▶ _TASK TO COMPLETE_
Please write out the entire listing below exactly, excluding its pictures.

▶ _STUDY MATERIAL_

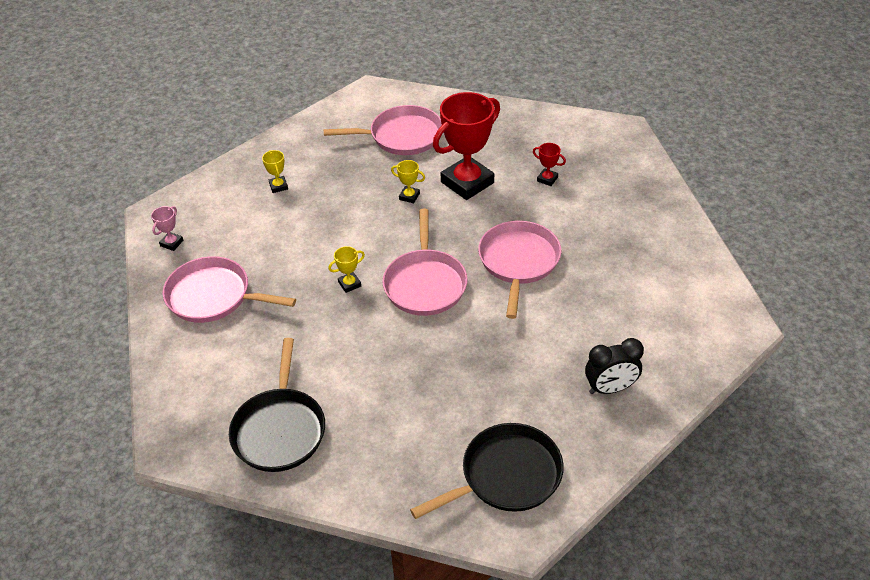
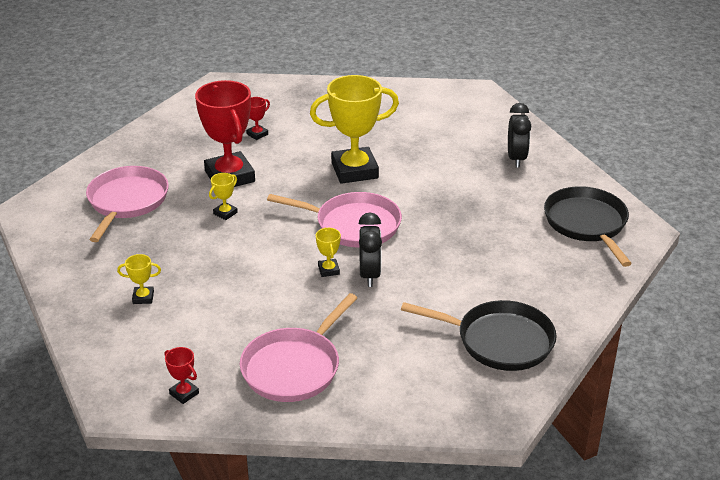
camera: 75 degrees left, 10 degrees down
(172, 243) = (184, 393): pink trophy -> red trophy
(351, 313) = (369, 275): none -> black clock
(518, 262) = (354, 170): pink pan -> yellow trophy

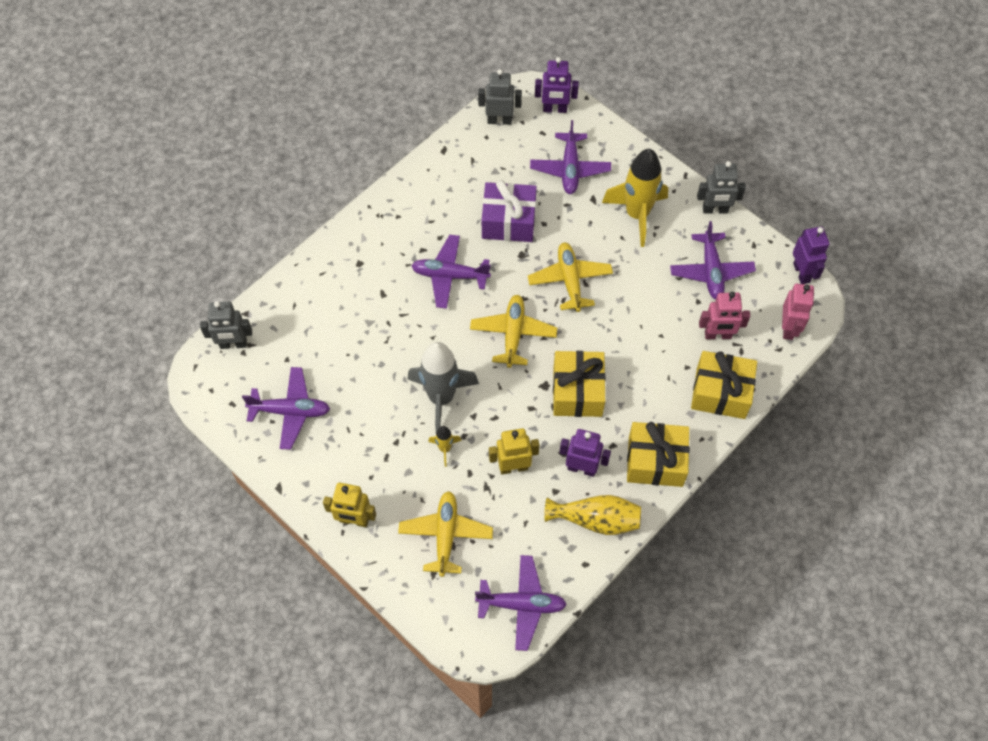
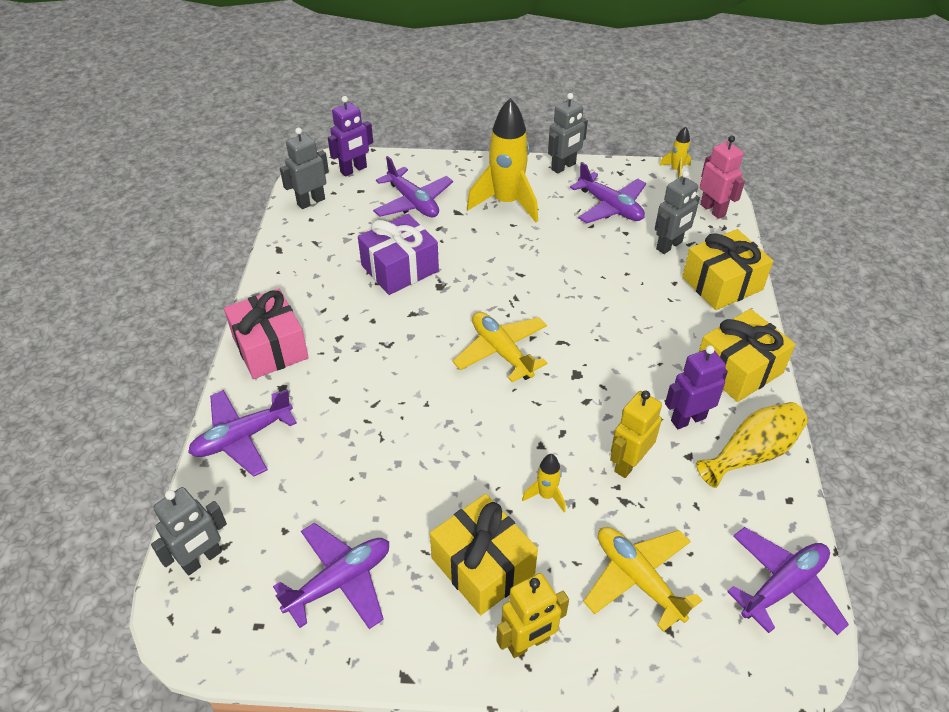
camera: 40 degrees left, 15 degrees down
(376, 228) = (270, 347): none -> pink gift
(441, 398) = (492, 451): grey rocket -> none
(450, 275) = (388, 342): purple plane -> purple plane (242, 438)
(570, 280) = (504, 280): yellow plane -> none
(577, 391) = (610, 359): yellow gift -> yellow gift (483, 566)
(718, 335) = (669, 246): pink robot -> grey robot
(801, 273) = (676, 170): purple robot -> yellow rocket

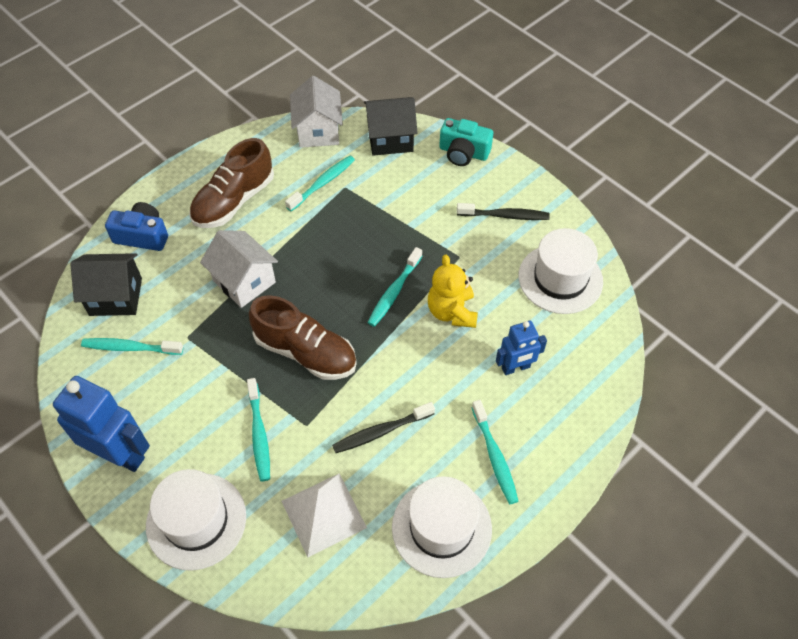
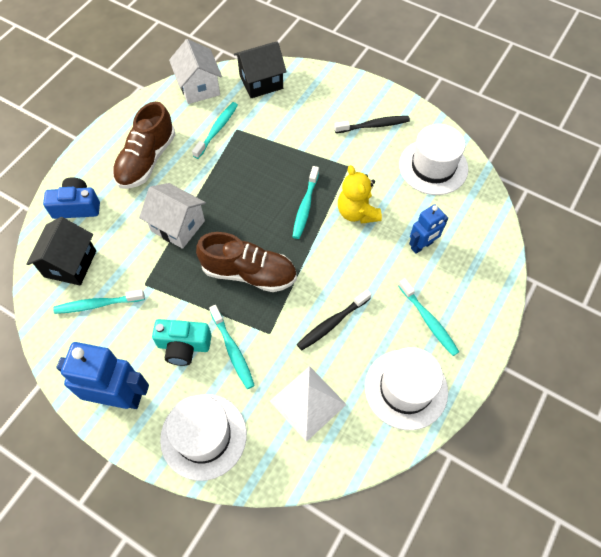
camera: 15 degrees left, 5 degrees up
(115, 296) = (70, 264): black house -> black house turned 60 degrees counterclockwise
(463, 152) = (324, 81): turquoise camera -> turquoise camera (184, 346)

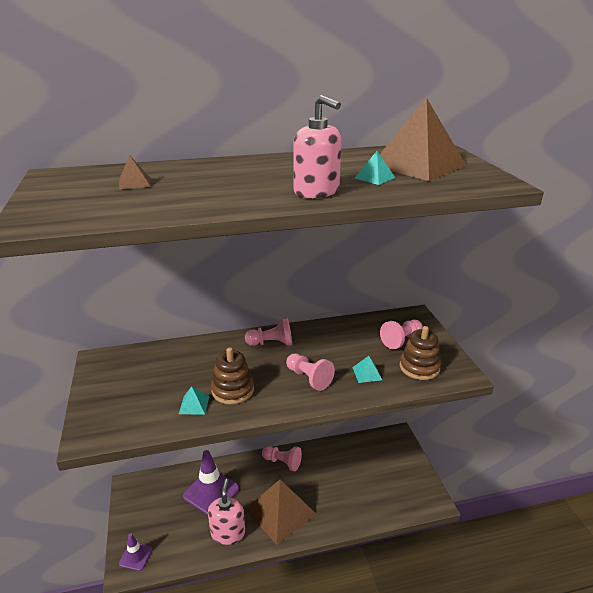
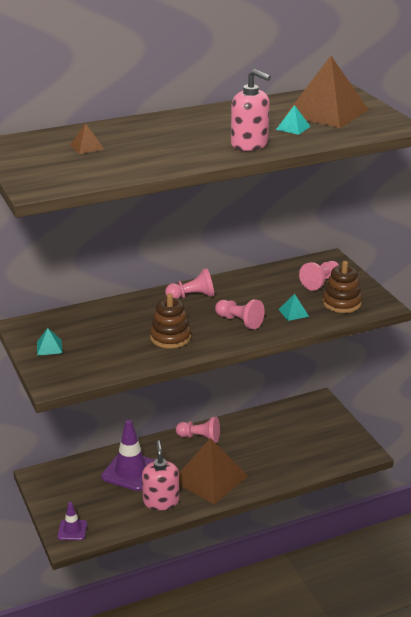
camera: 10 degrees left, 0 degrees up
(194, 405) = (139, 352): turquoise pyramid -> turquoise pyramid (49, 347)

▶ _RESULT BELOW_
camera: 75 degrees left, 10 degrees down
(172, 243) = (184, 393): pink trophy -> red trophy
(351, 313) = (369, 275): none -> black clock
(518, 262) = (354, 170): pink pan -> yellow trophy

camera: 40 degrees left, 15 degrees down
(376, 228) = (270, 347): none -> pink gift
(441, 398) = (492, 451): grey rocket -> none
(450, 275) = (388, 342): purple plane -> purple plane (242, 438)
(570, 280) = (504, 280): yellow plane -> none
(577, 391) = (610, 359): yellow gift -> yellow gift (483, 566)
(718, 335) = (669, 246): pink robot -> grey robot
(801, 273) = (676, 170): purple robot -> yellow rocket

camera: 15 degrees left, 5 degrees up
(115, 296) = (70, 264): black house -> black house turned 60 degrees counterclockwise
(463, 152) = (324, 81): turquoise camera -> turquoise camera (184, 346)

camera: 10 degrees left, 0 degrees up
(194, 405) = (139, 352): turquoise pyramid -> turquoise pyramid (49, 347)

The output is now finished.